Brief
Return the lines below exactly, from the first line to the line that contains "(421, 457) = (246, 353): yellow". Leave out pictures.

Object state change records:

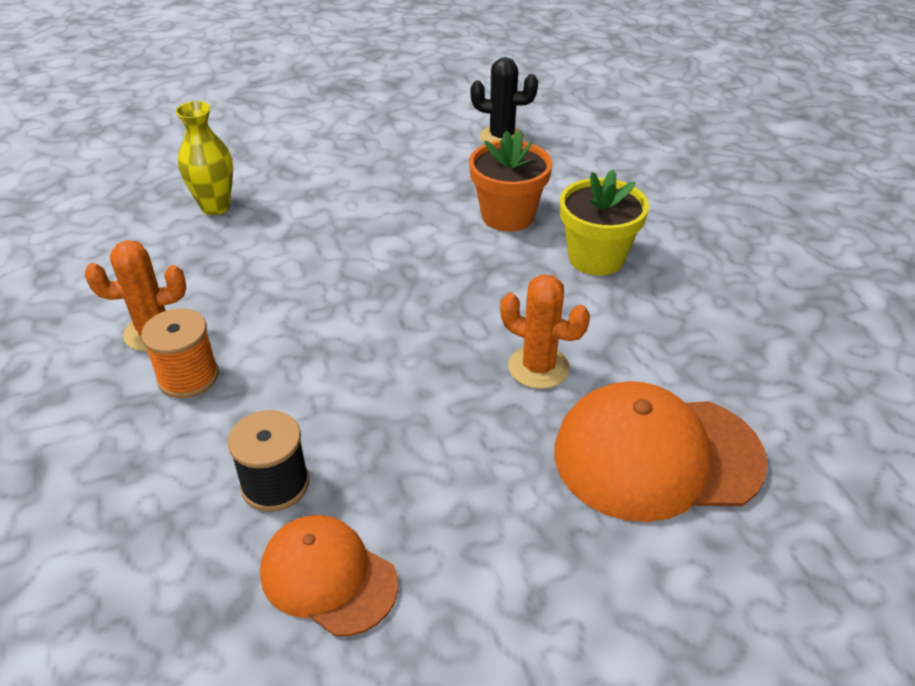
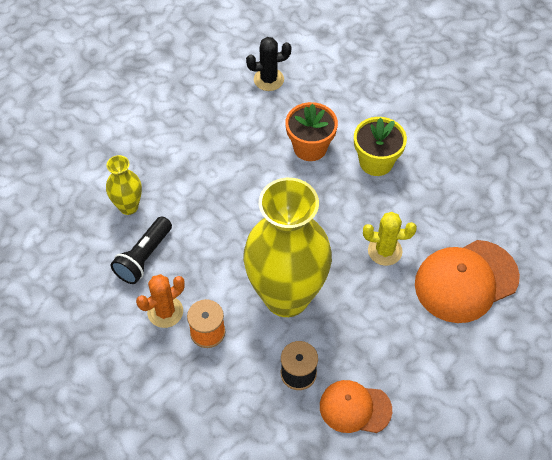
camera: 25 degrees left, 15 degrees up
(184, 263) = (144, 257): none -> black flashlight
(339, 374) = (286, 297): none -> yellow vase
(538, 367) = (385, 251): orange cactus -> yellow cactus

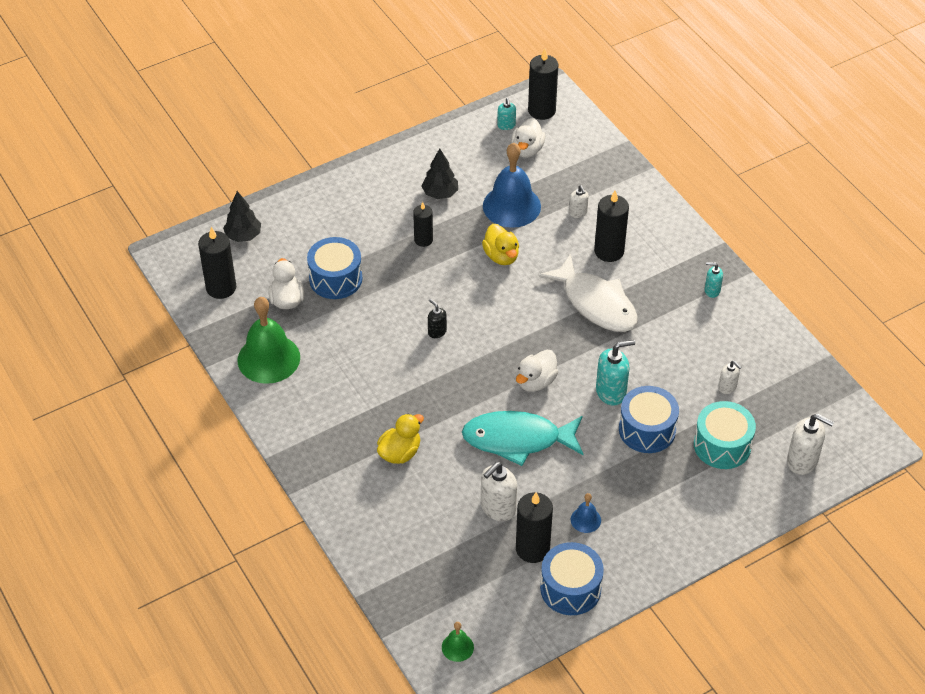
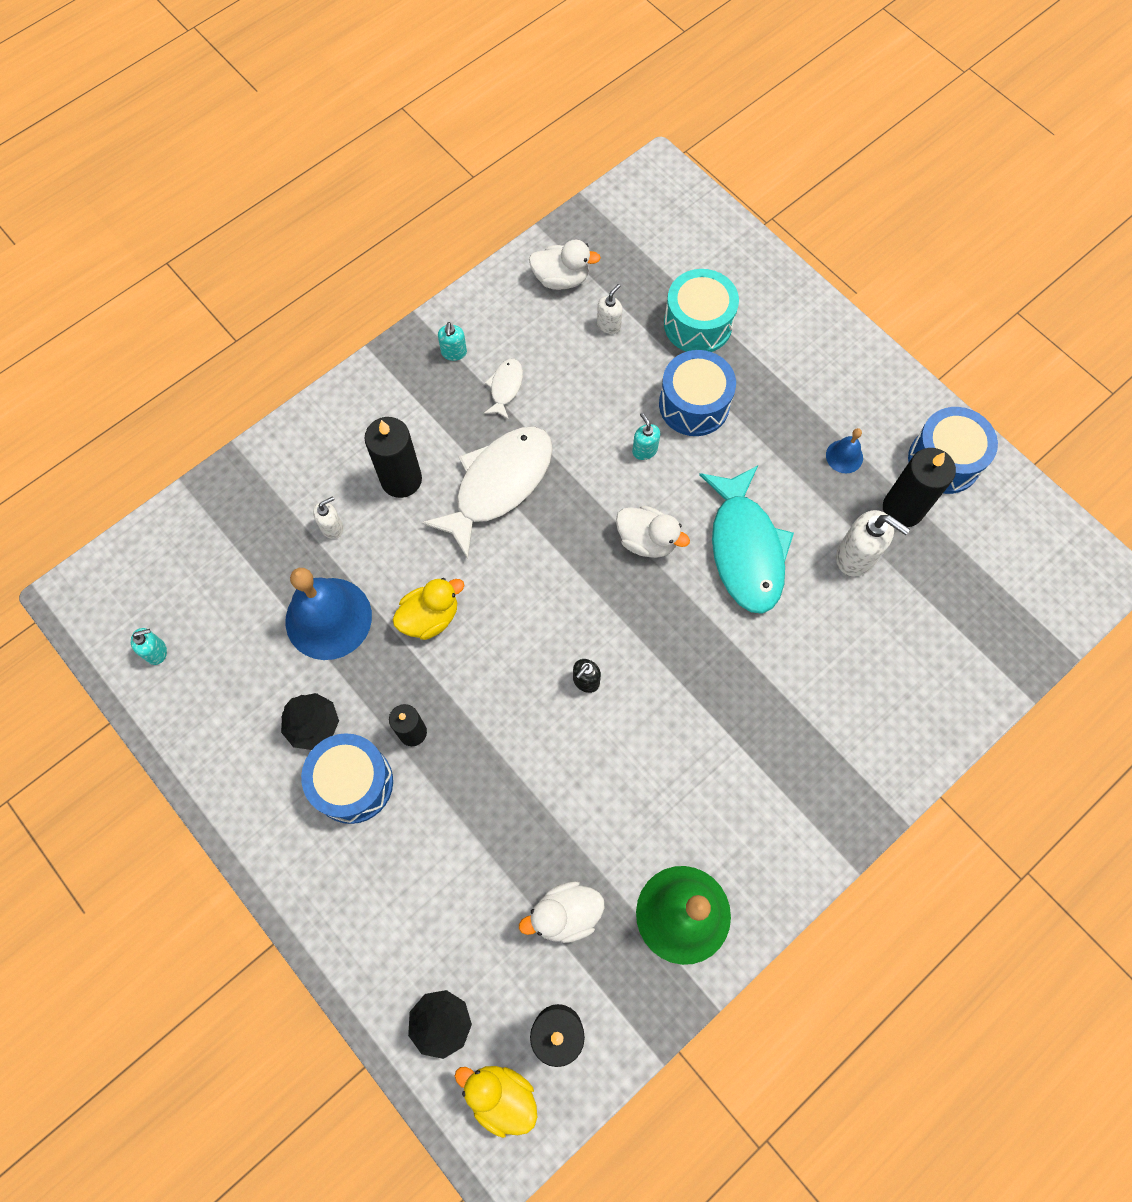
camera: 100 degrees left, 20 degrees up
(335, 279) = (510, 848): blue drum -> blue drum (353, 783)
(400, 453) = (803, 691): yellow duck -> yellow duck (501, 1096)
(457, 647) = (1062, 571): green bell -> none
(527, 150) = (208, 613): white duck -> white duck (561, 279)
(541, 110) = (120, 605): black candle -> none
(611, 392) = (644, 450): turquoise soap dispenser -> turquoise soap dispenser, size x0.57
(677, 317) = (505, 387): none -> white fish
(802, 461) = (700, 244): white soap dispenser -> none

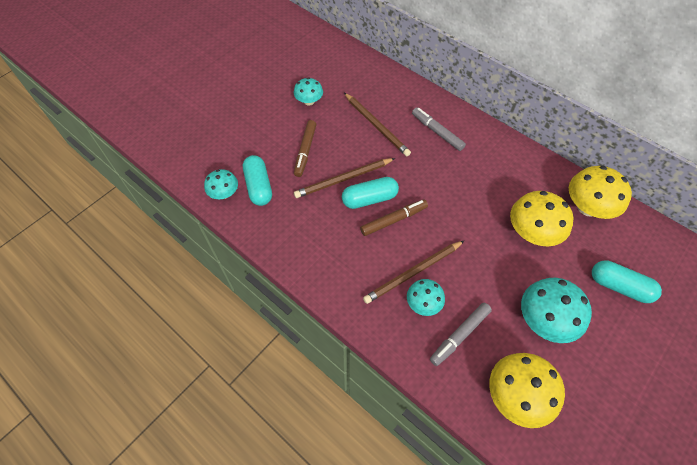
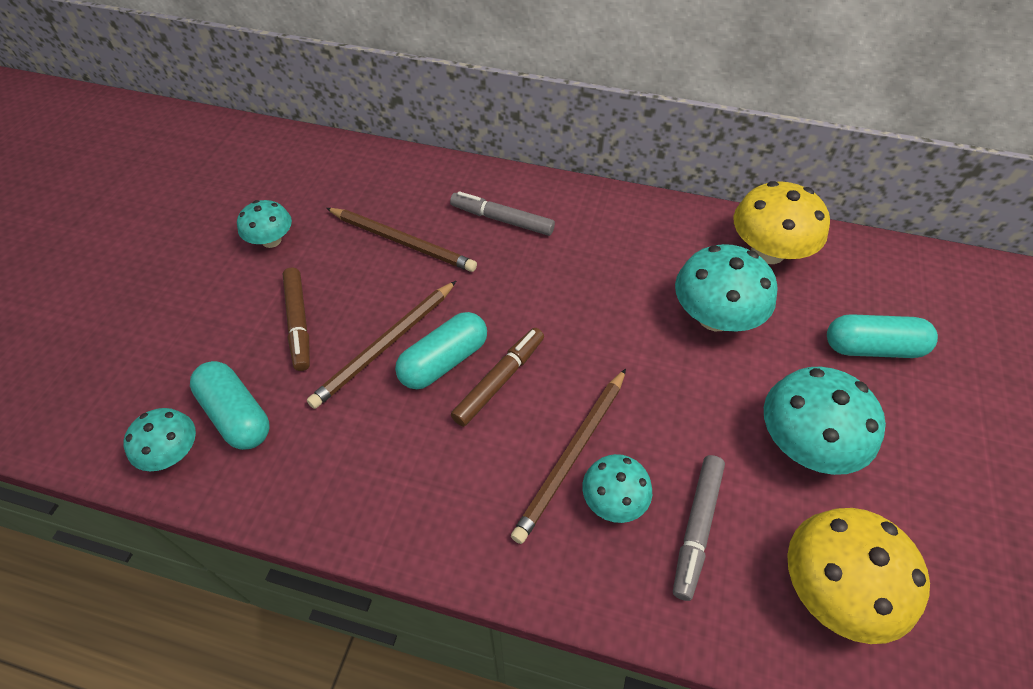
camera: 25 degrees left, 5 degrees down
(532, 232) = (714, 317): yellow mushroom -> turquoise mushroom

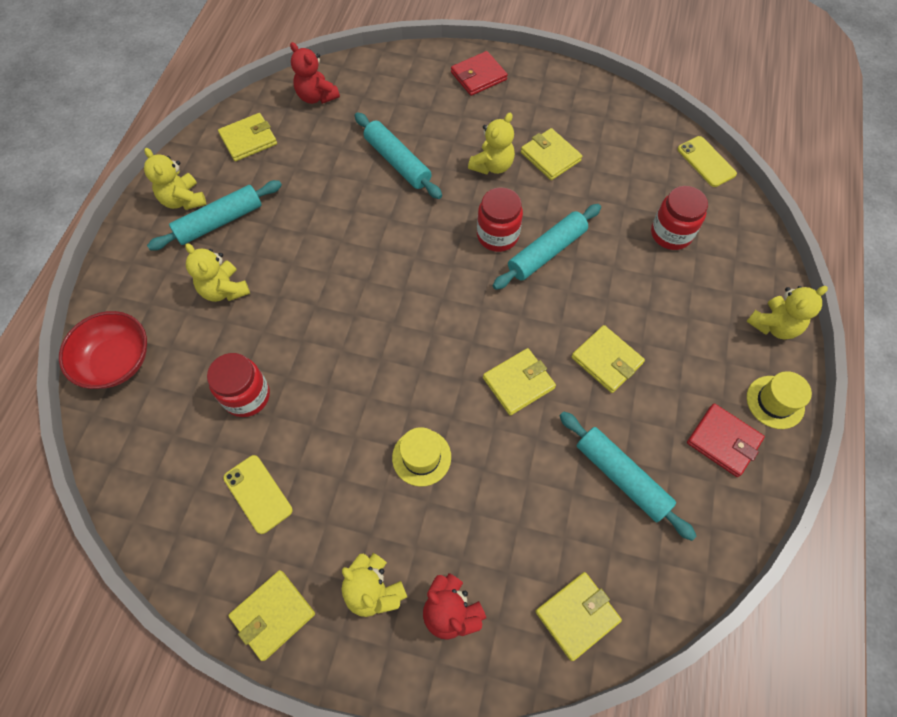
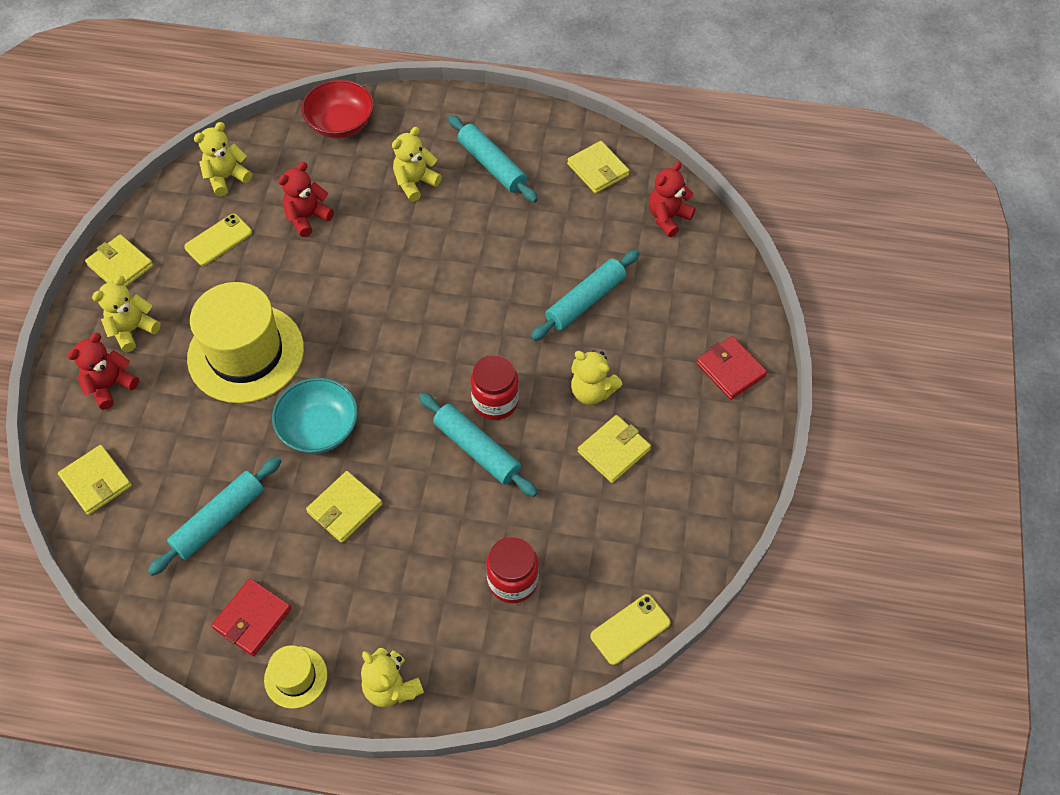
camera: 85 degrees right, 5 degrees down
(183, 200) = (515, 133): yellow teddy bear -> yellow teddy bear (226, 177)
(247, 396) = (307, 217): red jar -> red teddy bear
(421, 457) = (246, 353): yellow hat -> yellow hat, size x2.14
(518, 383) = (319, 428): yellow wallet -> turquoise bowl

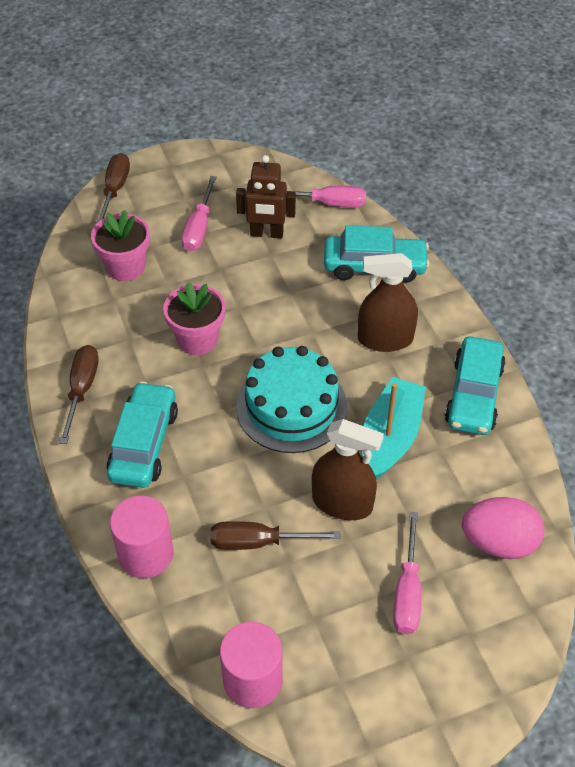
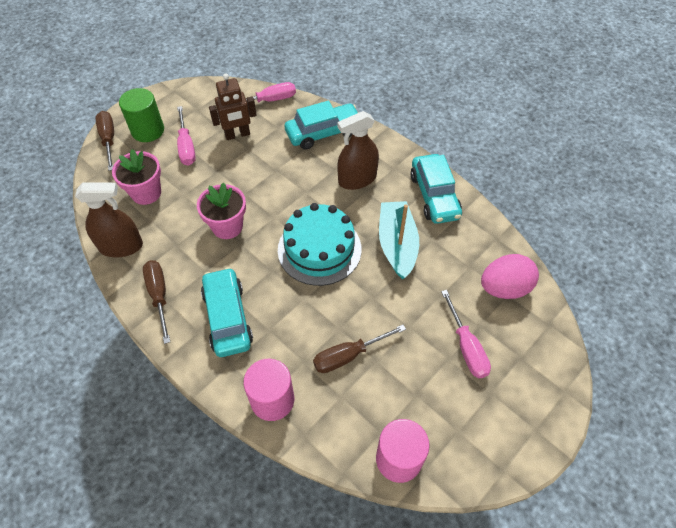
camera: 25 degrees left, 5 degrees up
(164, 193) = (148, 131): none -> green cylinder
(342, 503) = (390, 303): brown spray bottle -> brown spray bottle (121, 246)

Written response
camera: 25 degrees left, 15 degrees up
(184, 263) = (144, 257): none -> black flashlight
(339, 374) = (286, 297): none -> yellow vase
(538, 367) = (385, 251): orange cactus -> yellow cactus

camera: 100 degrees left, 20 degrees up
(335, 279) = (510, 848): blue drum -> blue drum (353, 783)
(400, 453) = (803, 691): yellow duck -> yellow duck (501, 1096)
(457, 647) = (1062, 571): green bell -> none
(527, 150) = (208, 613): white duck -> white duck (561, 279)
(541, 110) = (120, 605): black candle -> none
(611, 392) = (644, 450): turquoise soap dispenser -> turquoise soap dispenser, size x0.57
(677, 317) = (505, 387): none -> white fish
(802, 461) = (700, 244): white soap dispenser -> none

camera: 25 degrees left, 5 degrees down
(532, 232) = (714, 317): yellow mushroom -> turquoise mushroom

camera: 85 degrees right, 5 degrees down
(183, 200) = (515, 133): yellow teddy bear -> yellow teddy bear (226, 177)
(247, 396) = (307, 217): red jar -> red teddy bear
(421, 457) = (246, 353): yellow hat -> yellow hat, size x2.14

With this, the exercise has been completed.